(What the task asks):
Every line in the records below with the string "green" needs to be copied out.

(Information supplied):

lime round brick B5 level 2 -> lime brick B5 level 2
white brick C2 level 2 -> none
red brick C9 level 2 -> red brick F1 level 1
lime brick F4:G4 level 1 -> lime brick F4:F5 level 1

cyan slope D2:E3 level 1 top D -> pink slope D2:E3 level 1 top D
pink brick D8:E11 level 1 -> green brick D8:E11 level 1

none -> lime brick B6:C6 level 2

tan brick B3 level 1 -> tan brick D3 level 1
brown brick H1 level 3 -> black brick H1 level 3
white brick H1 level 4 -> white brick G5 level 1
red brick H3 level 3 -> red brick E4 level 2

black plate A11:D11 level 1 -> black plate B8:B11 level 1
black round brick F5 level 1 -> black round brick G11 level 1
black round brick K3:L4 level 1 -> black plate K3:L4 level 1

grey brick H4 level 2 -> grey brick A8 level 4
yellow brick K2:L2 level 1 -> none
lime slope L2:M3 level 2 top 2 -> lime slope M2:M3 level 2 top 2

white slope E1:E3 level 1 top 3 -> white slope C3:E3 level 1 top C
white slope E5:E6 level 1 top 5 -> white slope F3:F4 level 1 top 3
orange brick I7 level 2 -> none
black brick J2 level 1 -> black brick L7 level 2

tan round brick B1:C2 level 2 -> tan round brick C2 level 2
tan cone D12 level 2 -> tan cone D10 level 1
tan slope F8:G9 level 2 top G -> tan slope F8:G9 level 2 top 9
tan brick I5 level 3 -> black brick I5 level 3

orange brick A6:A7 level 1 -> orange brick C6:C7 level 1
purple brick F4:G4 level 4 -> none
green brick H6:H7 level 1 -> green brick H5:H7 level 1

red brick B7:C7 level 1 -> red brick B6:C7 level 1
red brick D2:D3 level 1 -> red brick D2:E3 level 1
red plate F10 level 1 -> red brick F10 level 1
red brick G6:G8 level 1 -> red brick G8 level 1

(Task solution):
pink brick D8:E11 level 1 -> green brick D8:E11 level 1
green brick H6:H7 level 1 -> green brick H5:H7 level 1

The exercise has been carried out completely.